● **Work to complete**
Could you write out every entry exactly as it stands?

Scene difference descriptions:
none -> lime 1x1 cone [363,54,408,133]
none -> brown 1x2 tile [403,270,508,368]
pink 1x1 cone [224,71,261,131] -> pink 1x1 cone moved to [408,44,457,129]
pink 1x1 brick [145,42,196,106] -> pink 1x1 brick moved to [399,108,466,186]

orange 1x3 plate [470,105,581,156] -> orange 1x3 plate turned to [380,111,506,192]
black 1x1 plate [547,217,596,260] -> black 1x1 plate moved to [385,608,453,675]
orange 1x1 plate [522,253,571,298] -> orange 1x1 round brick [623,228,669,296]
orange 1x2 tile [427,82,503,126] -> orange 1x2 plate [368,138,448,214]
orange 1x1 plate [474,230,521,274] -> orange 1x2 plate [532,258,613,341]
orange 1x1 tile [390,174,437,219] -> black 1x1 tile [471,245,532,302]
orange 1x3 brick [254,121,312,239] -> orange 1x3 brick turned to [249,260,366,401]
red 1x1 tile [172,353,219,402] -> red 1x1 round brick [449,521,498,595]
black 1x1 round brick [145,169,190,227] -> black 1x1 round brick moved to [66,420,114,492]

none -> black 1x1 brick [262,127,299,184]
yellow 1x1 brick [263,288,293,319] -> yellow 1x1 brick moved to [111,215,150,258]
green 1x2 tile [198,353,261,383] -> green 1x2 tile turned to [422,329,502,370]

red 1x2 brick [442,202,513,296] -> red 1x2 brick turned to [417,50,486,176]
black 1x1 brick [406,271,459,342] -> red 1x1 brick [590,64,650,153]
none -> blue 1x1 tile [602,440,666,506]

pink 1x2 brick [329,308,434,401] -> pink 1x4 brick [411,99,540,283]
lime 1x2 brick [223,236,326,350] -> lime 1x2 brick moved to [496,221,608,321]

● **Written answer**
none -> lime 1x1 cone [363,54,408,133]
none -> brown 1x2 tile [403,270,508,368]
pink 1x1 cone [224,71,261,131] -> pink 1x1 cone moved to [408,44,457,129]
pink 1x1 brick [145,42,196,106] -> pink 1x1 brick moved to [399,108,466,186]

orange 1x3 plate [470,105,581,156] -> orange 1x3 plate turned to [380,111,506,192]
black 1x1 plate [547,217,596,260] -> black 1x1 plate moved to [385,608,453,675]
orange 1x1 plate [522,253,571,298] -> orange 1x1 round brick [623,228,669,296]
orange 1x2 tile [427,82,503,126] -> orange 1x2 plate [368,138,448,214]
orange 1x1 plate [474,230,521,274] -> orange 1x2 plate [532,258,613,341]
orange 1x1 tile [390,174,437,219] -> black 1x1 tile [471,245,532,302]
orange 1x3 brick [254,121,312,239] -> orange 1x3 brick turned to [249,260,366,401]
red 1x1 tile [172,353,219,402] -> red 1x1 round brick [449,521,498,595]
black 1x1 round brick [145,169,190,227] -> black 1x1 round brick moved to [66,420,114,492]

none -> black 1x1 brick [262,127,299,184]
yellow 1x1 brick [263,288,293,319] -> yellow 1x1 brick moved to [111,215,150,258]
green 1x2 tile [198,353,261,383] -> green 1x2 tile turned to [422,329,502,370]

red 1x2 brick [442,202,513,296] -> red 1x2 brick turned to [417,50,486,176]
black 1x1 brick [406,271,459,342] -> red 1x1 brick [590,64,650,153]
none -> blue 1x1 tile [602,440,666,506]

pink 1x2 brick [329,308,434,401] -> pink 1x4 brick [411,99,540,283]
lime 1x2 brick [223,236,326,350] -> lime 1x2 brick moved to [496,221,608,321]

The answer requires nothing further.